### WHAT THE TASK ASKS
Take from the data every line in which the word "amarillo" is found.

### INFORMATION SUPPLIED
BEGIN
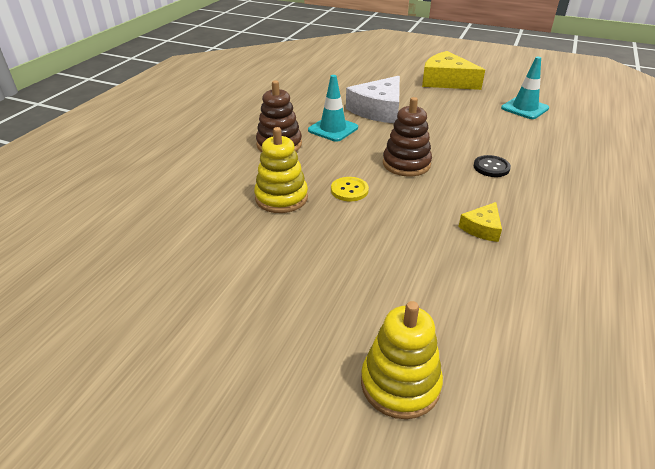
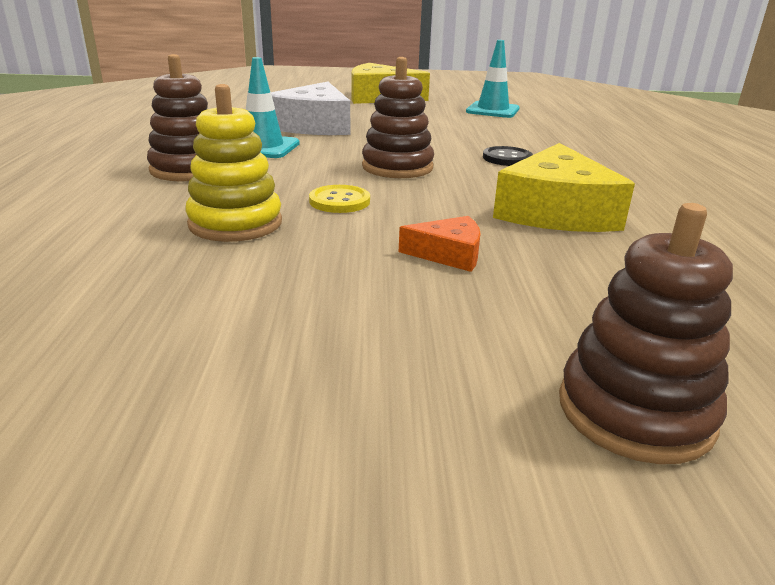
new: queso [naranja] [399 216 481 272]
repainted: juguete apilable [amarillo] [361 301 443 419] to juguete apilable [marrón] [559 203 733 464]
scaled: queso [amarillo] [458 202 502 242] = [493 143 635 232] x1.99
END
### OUTPUT OF THE TASK
repainted: juguete apilable [amarillo] [361 301 443 419] to juguete apilable [marrón] [559 203 733 464]
scaled: queso [amarillo] [458 202 502 242] = [493 143 635 232] x1.99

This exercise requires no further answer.